Your task is to copy every line of the entries that contains "size".

Task inputs –
------------------------------------------------

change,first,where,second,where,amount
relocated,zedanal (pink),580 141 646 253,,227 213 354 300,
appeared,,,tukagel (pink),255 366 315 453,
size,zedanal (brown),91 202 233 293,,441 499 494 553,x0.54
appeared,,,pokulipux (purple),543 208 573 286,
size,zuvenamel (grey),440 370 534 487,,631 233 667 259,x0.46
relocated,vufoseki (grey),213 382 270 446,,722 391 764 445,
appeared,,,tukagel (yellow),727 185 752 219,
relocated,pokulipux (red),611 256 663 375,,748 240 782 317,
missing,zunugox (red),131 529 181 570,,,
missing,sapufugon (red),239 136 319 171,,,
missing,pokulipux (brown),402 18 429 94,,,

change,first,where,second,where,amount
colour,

------------------------------------------------

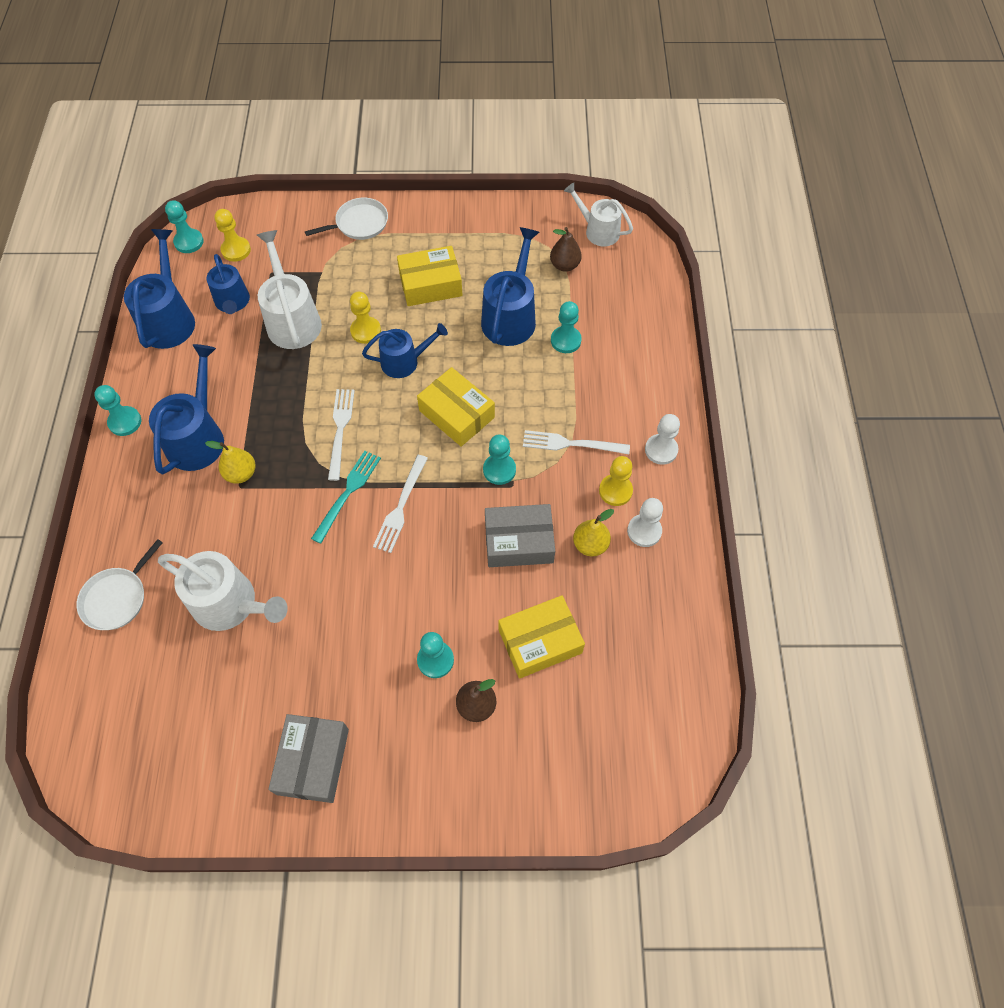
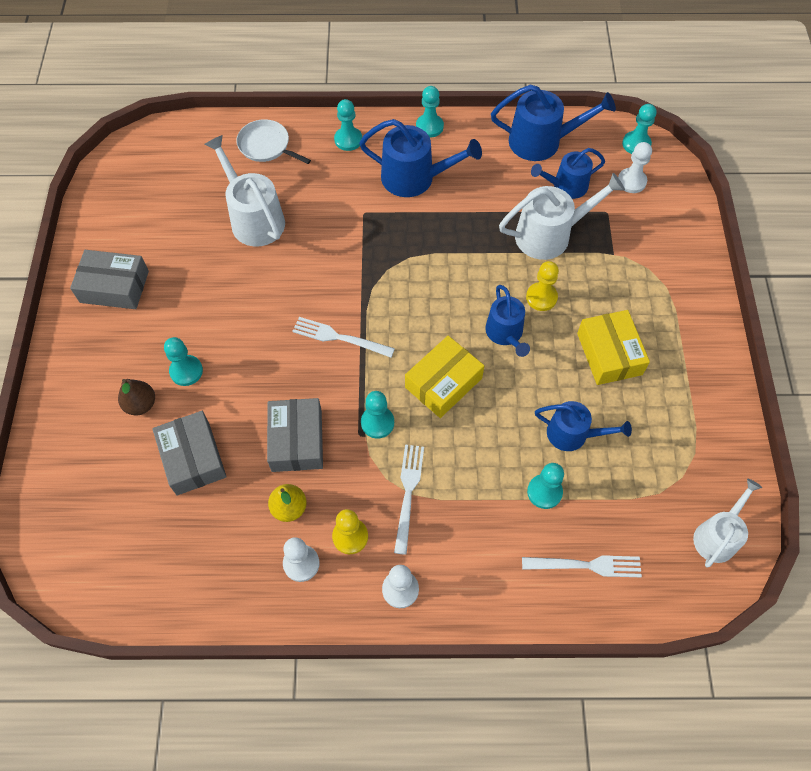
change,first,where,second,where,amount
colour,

------------------------------------------------

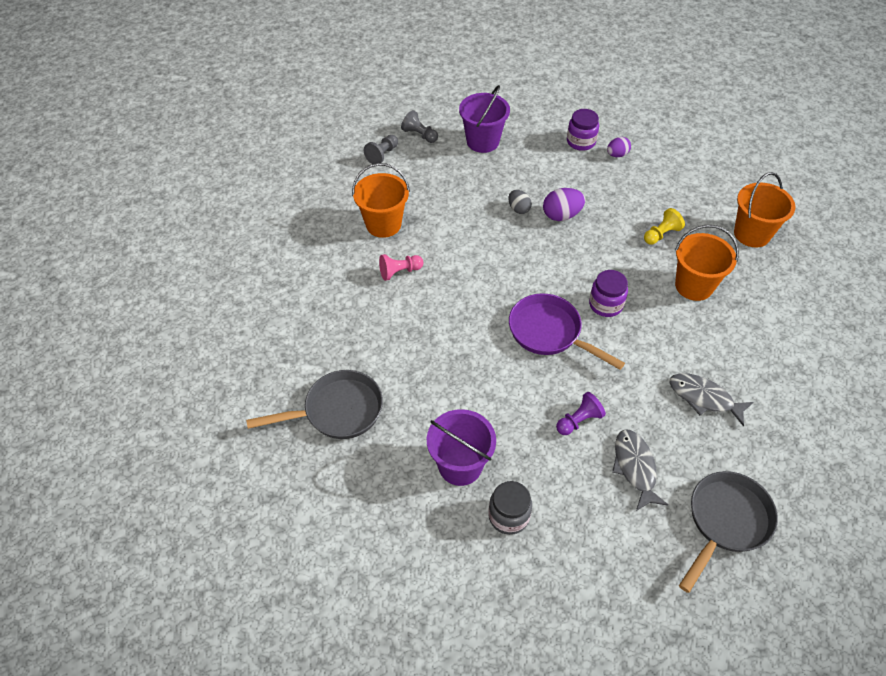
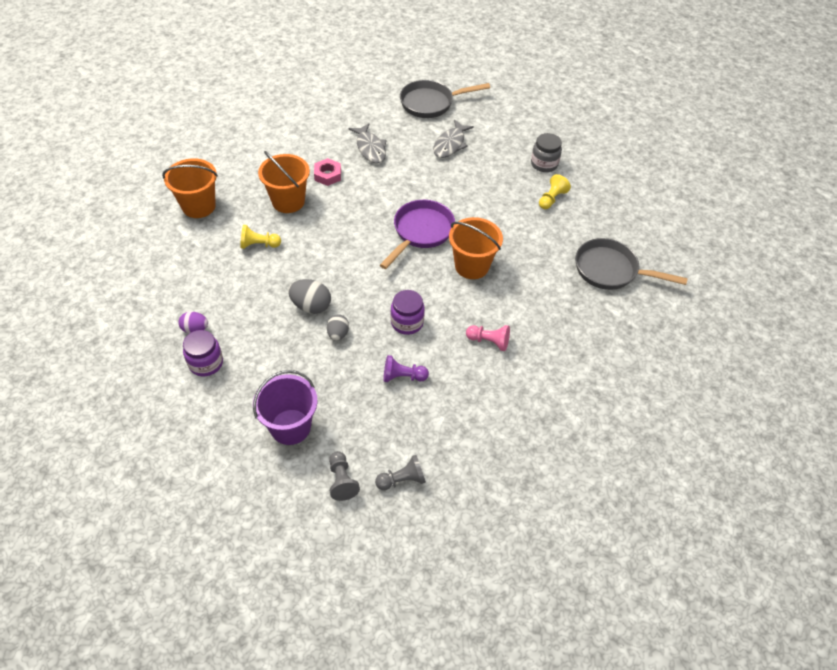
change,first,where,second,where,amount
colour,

------------------------------------------------

Result of the exercise –
size,zedanal (brown),91 202 233 293,,441 499 494 553,x0.54
size,zuvenamel (grey),440 370 534 487,,631 233 667 259,x0.46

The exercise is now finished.